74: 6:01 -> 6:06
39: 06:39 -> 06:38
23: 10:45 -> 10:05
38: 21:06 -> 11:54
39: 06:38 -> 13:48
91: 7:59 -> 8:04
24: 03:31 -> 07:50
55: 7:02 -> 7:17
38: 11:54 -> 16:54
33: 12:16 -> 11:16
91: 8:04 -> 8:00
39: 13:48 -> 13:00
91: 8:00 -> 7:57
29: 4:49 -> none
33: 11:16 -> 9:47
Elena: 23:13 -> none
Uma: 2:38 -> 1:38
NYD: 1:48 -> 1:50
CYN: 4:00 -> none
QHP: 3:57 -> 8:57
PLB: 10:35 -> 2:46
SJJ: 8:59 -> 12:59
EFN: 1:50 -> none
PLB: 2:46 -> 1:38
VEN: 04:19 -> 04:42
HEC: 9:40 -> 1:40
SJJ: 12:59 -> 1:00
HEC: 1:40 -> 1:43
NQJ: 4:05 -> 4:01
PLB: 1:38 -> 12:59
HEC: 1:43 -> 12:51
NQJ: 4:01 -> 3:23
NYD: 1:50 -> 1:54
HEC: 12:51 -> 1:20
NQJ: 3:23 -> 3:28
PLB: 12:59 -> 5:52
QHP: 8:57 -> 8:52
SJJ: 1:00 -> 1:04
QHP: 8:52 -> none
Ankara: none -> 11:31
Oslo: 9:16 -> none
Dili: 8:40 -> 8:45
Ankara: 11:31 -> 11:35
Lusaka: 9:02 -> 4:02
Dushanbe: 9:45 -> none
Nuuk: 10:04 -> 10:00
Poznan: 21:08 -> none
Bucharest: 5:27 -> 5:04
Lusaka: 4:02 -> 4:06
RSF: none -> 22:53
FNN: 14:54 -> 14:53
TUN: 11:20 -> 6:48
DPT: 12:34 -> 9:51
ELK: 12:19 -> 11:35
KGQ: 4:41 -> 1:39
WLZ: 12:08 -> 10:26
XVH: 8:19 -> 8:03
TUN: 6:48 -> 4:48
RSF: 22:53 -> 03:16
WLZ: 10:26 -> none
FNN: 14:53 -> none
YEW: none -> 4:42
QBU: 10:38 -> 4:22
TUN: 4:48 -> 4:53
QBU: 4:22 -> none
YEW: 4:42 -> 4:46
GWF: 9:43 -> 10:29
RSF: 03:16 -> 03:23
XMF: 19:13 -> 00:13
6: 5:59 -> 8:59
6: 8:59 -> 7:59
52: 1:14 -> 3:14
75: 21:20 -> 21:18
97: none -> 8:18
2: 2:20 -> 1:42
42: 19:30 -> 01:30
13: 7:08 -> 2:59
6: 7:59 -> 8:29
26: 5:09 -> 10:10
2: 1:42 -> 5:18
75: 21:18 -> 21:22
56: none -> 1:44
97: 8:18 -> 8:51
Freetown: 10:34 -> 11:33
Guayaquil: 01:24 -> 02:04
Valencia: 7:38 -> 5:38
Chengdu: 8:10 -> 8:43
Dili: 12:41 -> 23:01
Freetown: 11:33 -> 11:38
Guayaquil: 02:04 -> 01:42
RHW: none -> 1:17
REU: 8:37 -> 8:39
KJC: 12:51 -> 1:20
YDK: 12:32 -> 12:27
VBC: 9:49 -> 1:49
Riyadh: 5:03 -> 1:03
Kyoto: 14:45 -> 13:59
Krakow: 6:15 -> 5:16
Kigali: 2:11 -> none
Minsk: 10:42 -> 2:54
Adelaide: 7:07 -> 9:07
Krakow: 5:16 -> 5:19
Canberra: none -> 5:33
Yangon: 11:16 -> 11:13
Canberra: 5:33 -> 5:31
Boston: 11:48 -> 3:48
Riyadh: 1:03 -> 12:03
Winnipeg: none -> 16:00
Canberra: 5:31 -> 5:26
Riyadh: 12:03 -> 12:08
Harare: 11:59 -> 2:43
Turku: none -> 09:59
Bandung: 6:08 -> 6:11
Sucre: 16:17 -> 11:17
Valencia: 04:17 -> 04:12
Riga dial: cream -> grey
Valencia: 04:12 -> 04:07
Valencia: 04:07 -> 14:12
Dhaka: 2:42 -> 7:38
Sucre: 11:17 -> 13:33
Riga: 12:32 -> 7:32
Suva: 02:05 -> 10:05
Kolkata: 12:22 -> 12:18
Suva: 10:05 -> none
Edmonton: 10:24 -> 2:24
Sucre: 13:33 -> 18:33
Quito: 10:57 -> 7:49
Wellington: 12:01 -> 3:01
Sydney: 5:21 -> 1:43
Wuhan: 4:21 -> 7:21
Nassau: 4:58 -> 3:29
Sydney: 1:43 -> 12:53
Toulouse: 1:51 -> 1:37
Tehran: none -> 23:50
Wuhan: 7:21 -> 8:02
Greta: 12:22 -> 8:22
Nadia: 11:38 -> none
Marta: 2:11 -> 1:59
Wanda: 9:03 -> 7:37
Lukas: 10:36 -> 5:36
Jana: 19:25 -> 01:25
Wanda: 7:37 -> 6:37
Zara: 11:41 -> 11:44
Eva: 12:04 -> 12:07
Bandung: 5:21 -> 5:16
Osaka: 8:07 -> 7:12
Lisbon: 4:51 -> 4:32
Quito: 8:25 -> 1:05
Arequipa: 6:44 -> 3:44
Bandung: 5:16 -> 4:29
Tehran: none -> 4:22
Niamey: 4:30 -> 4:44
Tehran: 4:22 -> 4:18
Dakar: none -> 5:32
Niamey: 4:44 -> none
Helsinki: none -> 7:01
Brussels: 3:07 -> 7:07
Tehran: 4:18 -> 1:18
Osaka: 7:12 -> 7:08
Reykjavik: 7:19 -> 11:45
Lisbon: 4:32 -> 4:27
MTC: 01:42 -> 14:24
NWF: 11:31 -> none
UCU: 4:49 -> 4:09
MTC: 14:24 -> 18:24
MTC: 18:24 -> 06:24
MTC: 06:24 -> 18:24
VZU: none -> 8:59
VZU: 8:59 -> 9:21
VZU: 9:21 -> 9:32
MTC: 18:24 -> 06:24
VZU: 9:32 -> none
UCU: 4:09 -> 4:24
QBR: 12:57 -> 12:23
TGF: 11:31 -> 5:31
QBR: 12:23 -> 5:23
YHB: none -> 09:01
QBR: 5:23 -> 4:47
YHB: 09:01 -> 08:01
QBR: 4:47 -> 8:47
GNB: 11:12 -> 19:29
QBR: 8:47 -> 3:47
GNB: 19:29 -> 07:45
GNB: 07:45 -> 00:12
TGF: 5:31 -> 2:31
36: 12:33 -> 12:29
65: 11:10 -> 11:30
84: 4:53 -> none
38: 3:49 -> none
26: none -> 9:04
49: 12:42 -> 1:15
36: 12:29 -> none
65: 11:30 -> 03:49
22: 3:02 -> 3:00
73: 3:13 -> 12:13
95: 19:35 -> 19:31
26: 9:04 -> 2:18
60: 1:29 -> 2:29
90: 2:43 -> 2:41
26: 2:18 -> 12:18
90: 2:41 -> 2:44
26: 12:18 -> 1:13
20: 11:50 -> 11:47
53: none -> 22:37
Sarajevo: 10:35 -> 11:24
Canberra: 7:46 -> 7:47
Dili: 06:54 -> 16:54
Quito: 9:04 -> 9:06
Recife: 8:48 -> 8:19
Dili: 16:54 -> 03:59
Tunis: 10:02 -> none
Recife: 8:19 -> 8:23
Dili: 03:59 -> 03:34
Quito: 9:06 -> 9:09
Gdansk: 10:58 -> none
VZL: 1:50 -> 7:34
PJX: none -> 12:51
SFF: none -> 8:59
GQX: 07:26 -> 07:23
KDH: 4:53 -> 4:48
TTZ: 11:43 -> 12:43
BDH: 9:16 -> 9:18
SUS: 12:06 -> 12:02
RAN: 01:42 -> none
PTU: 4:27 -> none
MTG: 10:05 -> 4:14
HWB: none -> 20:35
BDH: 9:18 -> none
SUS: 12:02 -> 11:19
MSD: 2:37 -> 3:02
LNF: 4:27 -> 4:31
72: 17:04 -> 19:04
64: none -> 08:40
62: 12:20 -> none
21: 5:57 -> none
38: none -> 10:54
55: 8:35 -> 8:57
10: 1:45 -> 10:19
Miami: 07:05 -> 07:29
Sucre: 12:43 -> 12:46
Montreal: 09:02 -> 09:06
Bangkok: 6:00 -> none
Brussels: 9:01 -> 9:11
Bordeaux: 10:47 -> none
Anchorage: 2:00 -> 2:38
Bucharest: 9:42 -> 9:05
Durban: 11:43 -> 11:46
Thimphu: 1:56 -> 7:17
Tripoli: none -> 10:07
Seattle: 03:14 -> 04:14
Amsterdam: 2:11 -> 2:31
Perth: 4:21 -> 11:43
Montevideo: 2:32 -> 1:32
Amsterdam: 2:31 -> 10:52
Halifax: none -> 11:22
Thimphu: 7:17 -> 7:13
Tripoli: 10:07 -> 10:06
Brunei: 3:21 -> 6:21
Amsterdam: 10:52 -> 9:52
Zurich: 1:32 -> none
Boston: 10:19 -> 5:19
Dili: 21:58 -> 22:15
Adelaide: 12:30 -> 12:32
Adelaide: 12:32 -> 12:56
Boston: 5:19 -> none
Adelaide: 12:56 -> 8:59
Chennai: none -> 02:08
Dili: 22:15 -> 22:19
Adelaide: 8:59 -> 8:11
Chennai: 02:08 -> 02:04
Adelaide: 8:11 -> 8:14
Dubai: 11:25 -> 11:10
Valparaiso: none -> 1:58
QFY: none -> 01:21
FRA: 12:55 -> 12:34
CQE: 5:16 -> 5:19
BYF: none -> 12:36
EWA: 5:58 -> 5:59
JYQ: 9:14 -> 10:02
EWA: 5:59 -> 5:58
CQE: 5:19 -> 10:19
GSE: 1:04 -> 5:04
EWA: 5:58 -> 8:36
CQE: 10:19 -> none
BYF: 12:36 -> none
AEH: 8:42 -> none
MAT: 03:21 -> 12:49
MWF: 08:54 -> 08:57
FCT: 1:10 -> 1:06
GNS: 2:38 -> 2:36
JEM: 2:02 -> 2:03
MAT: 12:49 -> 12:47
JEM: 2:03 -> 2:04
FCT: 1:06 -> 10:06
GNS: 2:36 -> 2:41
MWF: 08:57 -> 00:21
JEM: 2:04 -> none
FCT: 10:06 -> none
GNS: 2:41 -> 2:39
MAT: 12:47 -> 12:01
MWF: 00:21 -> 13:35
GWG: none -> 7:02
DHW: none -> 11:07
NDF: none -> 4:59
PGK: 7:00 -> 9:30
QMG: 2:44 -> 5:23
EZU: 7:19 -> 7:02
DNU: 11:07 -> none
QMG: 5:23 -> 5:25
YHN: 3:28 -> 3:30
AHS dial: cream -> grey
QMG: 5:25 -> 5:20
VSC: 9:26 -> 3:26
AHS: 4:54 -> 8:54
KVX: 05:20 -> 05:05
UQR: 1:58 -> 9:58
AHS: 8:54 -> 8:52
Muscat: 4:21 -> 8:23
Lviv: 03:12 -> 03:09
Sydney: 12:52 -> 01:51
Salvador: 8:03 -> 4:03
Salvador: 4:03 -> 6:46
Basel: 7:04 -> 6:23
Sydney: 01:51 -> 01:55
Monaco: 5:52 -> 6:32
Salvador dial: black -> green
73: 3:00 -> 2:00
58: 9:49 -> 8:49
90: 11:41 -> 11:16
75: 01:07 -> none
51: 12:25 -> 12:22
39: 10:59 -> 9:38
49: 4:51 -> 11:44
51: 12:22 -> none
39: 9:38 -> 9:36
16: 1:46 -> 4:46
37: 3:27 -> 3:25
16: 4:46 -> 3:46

# # # #

> [Stated problem]:
Please write out the lines from the very first one up to and including the line with "Dili: 8:40 -> 8:45", keeping each one unchanged.

> [Problem solution]:
74: 6:01 -> 6:06
39: 06:39 -> 06:38
23: 10:45 -> 10:05
38: 21:06 -> 11:54
39: 06:38 -> 13:48
91: 7:59 -> 8:04
24: 03:31 -> 07:50
55: 7:02 -> 7:17
38: 11:54 -> 16:54
33: 12:16 -> 11:16
91: 8:04 -> 8:00
39: 13:48 -> 13:00
91: 8:00 -> 7:57
29: 4:49 -> none
33: 11:16 -> 9:47
Elena: 23:13 -> none
Uma: 2:38 -> 1:38
NYD: 1:48 -> 1:50
CYN: 4:00 -> none
QHP: 3:57 -> 8:57
PLB: 10:35 -> 2:46
SJJ: 8:59 -> 12:59
EFN: 1:50 -> none
PLB: 2:46 -> 1:38
VEN: 04:19 -> 04:42
HEC: 9:40 -> 1:40
SJJ: 12:59 -> 1:00
HEC: 1:40 -> 1:43
NQJ: 4:05 -> 4:01
PLB: 1:38 -> 12:59
HEC: 1:43 -> 12:51
NQJ: 4:01 -> 3:23
NYD: 1:50 -> 1:54
HEC: 12:51 -> 1:20
NQJ: 3:23 -> 3:28
PLB: 12:59 -> 5:52
QHP: 8:57 -> 8:52
SJJ: 1:00 -> 1:04
QHP: 8:52 -> none
Ankara: none -> 11:31
Oslo: 9:16 -> none
Dili: 8:40 -> 8:45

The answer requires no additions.